Locate the line that contains "brown star: [88,299,138,343]" in the entries below, then repeat it and every following line through the line that contains "white cone: [313,553,359,602]", exactly, and no others.

────────

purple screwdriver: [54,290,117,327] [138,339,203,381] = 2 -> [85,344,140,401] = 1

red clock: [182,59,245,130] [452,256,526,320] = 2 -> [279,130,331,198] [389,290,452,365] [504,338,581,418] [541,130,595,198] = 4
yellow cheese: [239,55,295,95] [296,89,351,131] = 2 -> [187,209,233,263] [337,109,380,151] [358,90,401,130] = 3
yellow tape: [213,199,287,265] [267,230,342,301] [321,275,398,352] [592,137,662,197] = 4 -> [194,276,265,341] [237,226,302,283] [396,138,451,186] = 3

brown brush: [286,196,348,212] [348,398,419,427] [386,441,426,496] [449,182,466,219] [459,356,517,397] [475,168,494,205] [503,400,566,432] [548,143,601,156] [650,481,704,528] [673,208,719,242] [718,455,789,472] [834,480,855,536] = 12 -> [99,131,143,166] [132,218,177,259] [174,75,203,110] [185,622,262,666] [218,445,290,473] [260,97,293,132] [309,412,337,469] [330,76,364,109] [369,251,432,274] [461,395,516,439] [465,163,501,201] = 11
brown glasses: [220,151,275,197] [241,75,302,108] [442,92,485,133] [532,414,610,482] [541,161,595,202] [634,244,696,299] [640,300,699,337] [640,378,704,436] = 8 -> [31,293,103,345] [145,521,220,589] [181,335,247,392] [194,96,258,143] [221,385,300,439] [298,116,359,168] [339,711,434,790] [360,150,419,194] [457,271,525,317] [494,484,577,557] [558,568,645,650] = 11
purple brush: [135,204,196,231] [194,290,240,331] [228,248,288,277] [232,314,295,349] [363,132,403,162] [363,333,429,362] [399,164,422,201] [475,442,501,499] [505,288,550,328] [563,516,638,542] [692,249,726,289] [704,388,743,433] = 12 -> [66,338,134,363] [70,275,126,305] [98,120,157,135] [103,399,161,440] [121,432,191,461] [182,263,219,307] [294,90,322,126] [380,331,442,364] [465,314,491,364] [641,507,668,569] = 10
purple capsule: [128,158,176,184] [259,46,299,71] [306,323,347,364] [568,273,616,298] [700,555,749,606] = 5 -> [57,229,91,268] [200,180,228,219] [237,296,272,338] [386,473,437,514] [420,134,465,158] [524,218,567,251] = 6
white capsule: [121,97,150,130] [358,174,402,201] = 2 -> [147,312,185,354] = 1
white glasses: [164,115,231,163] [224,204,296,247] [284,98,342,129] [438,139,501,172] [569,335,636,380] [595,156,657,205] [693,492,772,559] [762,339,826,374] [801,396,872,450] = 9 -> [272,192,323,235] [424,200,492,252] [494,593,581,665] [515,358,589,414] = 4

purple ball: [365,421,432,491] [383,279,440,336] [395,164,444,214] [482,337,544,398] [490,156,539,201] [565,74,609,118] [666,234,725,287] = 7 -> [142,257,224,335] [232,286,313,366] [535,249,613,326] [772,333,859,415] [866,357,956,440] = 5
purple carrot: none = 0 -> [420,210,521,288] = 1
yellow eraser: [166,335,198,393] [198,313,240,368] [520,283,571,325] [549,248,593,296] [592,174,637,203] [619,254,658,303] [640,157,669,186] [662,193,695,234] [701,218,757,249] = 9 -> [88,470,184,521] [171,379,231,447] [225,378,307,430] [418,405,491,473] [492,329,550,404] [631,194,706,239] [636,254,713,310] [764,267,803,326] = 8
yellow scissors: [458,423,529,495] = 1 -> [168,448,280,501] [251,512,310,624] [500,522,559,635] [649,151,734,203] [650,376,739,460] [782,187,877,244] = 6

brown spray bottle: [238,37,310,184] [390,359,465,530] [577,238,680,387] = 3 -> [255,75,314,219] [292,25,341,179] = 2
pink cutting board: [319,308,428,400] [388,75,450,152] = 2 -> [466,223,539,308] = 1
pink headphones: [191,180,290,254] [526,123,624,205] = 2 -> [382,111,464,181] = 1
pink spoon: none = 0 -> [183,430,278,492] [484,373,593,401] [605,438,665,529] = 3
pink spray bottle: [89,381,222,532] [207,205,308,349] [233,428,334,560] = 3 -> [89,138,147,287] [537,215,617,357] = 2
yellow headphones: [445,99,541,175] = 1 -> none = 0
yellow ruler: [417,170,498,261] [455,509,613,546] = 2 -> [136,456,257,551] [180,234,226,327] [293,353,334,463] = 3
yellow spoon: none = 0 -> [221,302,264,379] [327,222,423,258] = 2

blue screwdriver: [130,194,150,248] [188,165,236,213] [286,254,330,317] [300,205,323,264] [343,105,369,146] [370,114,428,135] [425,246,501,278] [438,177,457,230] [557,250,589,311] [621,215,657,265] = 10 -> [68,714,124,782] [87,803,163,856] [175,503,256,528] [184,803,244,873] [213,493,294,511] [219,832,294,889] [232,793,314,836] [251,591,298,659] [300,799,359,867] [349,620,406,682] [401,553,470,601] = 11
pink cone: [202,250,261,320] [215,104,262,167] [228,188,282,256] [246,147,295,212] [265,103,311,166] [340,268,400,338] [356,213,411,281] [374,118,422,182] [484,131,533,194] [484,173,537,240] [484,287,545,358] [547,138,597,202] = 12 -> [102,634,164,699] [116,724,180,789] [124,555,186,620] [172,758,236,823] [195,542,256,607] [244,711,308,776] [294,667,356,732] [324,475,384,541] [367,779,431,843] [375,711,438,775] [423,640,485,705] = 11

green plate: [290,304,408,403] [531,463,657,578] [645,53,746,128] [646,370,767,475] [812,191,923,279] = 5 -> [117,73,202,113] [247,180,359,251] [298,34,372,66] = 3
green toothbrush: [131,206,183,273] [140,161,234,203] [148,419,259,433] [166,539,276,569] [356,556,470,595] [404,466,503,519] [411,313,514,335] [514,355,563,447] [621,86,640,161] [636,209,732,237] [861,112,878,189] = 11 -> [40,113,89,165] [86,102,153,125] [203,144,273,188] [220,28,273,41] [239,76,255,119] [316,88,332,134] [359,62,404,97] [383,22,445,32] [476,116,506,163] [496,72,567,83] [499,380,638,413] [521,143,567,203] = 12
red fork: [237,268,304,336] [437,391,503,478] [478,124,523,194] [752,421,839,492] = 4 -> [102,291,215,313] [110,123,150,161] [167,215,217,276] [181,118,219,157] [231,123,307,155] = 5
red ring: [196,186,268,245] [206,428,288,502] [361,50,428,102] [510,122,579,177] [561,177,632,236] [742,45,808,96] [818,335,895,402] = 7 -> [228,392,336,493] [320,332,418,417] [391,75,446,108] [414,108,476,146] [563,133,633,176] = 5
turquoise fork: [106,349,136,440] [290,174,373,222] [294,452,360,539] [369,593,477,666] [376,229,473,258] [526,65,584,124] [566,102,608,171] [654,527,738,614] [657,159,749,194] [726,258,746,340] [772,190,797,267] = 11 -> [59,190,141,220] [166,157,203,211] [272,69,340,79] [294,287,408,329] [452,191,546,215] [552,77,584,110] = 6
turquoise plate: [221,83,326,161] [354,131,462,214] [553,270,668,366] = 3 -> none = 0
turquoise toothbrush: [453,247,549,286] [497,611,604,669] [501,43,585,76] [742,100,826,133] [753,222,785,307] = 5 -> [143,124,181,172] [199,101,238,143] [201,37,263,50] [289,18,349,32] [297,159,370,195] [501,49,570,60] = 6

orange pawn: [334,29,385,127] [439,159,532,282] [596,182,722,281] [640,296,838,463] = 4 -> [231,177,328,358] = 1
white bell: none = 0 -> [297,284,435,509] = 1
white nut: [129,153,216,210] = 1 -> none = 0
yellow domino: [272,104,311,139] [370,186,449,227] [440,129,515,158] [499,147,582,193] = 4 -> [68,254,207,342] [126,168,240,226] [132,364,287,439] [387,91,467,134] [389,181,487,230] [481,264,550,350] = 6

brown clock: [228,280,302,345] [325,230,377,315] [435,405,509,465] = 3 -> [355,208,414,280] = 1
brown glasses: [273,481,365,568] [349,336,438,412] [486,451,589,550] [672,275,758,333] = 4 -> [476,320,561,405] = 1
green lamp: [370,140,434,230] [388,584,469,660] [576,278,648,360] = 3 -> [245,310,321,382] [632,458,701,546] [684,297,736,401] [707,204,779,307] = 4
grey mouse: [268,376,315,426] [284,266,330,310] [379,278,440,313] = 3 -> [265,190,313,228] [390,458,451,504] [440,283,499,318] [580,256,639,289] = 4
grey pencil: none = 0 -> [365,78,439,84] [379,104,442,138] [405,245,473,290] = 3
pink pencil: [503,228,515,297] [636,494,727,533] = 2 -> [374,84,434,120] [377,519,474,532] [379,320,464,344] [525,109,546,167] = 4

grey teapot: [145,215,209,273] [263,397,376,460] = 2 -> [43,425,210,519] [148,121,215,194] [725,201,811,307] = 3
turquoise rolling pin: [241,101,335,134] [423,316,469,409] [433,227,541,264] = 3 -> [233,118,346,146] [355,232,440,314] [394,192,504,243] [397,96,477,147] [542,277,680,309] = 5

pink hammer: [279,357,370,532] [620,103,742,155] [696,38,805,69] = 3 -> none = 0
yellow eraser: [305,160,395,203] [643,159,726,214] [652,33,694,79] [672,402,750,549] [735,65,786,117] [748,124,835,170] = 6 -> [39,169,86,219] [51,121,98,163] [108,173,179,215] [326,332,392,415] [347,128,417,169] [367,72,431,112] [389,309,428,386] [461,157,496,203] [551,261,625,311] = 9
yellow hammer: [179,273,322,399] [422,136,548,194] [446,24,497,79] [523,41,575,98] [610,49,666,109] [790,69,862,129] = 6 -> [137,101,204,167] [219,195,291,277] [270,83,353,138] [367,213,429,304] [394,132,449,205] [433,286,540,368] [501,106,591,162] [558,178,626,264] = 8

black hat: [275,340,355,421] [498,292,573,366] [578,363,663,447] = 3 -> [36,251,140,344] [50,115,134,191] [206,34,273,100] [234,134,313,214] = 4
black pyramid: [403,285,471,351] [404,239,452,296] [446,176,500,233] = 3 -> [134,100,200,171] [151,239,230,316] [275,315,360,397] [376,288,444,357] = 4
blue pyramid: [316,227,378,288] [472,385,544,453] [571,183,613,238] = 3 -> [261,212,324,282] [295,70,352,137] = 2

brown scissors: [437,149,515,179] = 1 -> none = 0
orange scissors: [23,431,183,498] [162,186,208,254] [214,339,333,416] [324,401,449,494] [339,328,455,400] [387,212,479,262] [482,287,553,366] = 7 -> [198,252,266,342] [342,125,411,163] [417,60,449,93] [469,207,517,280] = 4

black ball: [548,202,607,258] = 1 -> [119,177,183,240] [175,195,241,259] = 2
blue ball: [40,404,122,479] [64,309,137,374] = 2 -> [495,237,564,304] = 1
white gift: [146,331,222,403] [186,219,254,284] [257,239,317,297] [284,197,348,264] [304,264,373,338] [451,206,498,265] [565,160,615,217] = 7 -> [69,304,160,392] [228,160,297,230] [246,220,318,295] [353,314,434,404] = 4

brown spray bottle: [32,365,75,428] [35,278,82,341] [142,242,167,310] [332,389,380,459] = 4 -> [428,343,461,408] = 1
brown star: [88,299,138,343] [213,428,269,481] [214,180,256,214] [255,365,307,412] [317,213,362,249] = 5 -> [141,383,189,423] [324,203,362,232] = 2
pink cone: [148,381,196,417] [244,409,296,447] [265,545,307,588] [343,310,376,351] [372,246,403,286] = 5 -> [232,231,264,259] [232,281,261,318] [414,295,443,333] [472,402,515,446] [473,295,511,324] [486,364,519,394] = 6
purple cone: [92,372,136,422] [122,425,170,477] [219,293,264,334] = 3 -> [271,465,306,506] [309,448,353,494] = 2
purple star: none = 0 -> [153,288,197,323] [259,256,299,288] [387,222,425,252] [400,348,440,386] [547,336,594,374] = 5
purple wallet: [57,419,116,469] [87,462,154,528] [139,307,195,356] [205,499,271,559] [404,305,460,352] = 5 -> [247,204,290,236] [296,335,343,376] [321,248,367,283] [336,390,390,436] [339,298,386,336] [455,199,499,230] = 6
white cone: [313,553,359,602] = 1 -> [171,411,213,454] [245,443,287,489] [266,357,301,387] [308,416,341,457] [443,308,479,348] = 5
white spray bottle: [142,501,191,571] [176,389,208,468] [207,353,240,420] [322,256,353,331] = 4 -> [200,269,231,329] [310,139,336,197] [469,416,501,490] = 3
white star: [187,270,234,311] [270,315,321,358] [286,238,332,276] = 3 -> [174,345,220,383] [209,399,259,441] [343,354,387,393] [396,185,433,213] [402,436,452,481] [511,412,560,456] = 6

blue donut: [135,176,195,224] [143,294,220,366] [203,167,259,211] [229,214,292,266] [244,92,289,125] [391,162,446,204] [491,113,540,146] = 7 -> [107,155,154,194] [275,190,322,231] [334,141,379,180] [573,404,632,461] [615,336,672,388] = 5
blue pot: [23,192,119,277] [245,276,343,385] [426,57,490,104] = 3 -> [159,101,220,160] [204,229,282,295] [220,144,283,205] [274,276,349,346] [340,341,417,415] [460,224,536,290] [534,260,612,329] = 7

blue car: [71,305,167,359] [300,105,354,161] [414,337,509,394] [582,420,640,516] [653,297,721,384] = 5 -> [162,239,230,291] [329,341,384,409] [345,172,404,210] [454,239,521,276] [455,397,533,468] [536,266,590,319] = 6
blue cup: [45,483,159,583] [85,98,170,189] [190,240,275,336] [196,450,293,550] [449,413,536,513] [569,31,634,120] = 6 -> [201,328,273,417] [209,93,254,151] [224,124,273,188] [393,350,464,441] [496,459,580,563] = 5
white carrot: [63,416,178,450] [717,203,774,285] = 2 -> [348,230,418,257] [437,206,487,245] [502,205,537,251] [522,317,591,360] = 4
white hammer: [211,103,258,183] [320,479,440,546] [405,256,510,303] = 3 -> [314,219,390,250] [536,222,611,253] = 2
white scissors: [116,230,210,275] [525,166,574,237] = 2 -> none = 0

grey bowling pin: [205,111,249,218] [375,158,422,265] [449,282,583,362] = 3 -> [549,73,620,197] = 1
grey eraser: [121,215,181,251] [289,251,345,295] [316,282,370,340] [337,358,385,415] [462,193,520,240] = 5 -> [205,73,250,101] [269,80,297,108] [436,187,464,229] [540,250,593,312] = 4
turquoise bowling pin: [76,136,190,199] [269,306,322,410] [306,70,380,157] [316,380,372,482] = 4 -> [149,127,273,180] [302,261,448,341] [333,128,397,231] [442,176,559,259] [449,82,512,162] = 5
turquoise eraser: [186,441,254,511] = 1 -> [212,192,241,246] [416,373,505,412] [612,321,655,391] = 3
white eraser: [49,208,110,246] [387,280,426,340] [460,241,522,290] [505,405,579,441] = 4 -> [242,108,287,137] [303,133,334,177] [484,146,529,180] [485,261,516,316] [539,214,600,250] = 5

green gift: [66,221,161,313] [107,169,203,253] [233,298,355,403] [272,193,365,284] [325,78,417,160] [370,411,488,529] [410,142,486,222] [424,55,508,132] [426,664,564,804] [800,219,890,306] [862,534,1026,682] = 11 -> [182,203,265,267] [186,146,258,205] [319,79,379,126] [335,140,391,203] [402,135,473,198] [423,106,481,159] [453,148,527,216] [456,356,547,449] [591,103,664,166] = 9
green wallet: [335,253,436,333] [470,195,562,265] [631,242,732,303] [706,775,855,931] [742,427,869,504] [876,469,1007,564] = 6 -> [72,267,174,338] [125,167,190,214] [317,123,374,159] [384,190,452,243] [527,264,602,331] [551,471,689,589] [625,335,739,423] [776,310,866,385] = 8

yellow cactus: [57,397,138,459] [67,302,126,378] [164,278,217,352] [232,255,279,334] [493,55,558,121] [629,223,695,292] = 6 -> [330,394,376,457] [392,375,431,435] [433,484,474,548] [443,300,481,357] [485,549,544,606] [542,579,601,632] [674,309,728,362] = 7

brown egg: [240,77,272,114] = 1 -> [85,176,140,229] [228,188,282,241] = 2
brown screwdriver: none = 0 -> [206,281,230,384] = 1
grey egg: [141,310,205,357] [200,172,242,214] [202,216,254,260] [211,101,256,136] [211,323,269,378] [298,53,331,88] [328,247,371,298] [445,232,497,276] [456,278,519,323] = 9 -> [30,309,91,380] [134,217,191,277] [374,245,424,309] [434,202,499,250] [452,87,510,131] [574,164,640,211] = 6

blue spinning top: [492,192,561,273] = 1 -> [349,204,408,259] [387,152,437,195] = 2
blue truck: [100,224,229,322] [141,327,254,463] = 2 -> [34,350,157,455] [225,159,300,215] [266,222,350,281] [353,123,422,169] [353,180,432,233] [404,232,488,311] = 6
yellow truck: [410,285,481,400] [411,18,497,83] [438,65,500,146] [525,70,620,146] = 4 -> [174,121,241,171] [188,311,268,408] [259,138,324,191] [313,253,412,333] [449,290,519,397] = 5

────────

◆ SOLUTION
brown star: [88,299,138,343] [213,428,269,481] [214,180,256,214] [255,365,307,412] [317,213,362,249] = 5 -> [141,383,189,423] [324,203,362,232] = 2
pink cone: [148,381,196,417] [244,409,296,447] [265,545,307,588] [343,310,376,351] [372,246,403,286] = 5 -> [232,231,264,259] [232,281,261,318] [414,295,443,333] [472,402,515,446] [473,295,511,324] [486,364,519,394] = 6
purple cone: [92,372,136,422] [122,425,170,477] [219,293,264,334] = 3 -> [271,465,306,506] [309,448,353,494] = 2
purple star: none = 0 -> [153,288,197,323] [259,256,299,288] [387,222,425,252] [400,348,440,386] [547,336,594,374] = 5
purple wallet: [57,419,116,469] [87,462,154,528] [139,307,195,356] [205,499,271,559] [404,305,460,352] = 5 -> [247,204,290,236] [296,335,343,376] [321,248,367,283] [336,390,390,436] [339,298,386,336] [455,199,499,230] = 6
white cone: [313,553,359,602] = 1 -> [171,411,213,454] [245,443,287,489] [266,357,301,387] [308,416,341,457] [443,308,479,348] = 5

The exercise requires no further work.